• Exercise objective: All of the records that follow need to be copied word for word, without the pictures.

------ Source material

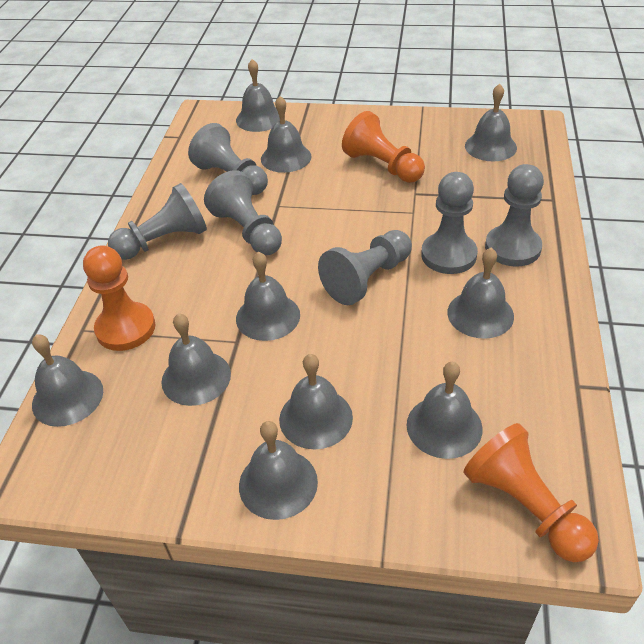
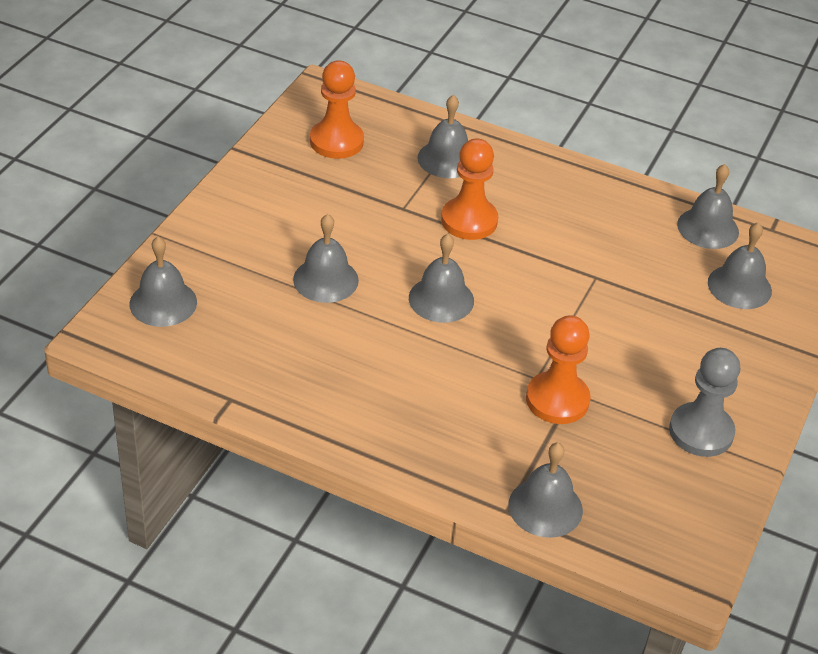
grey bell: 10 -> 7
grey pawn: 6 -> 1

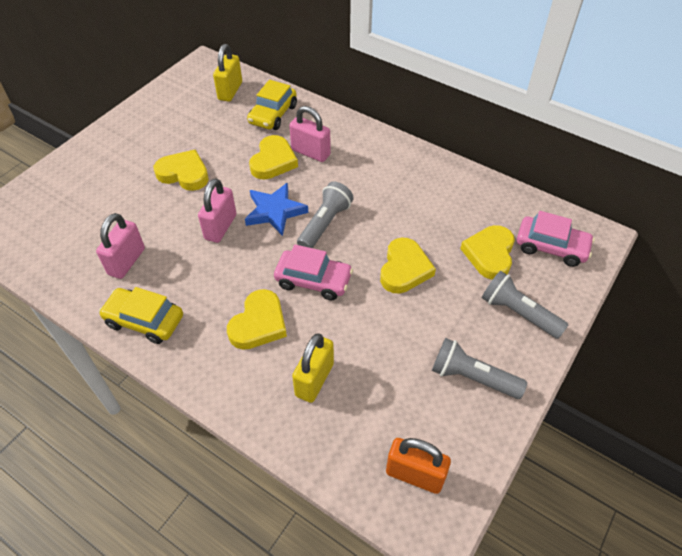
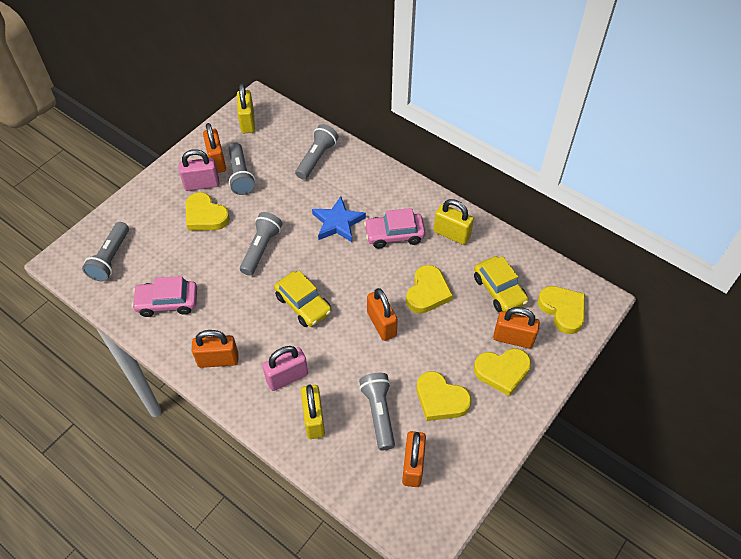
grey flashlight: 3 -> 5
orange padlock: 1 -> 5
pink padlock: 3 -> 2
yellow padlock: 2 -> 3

------------

• Solution for this task:
grey bell: 10 -> 7
grey pawn: 6 -> 1

grey flashlight: 3 -> 5
orange padlock: 1 -> 5
pink padlock: 3 -> 2
yellow padlock: 2 -> 3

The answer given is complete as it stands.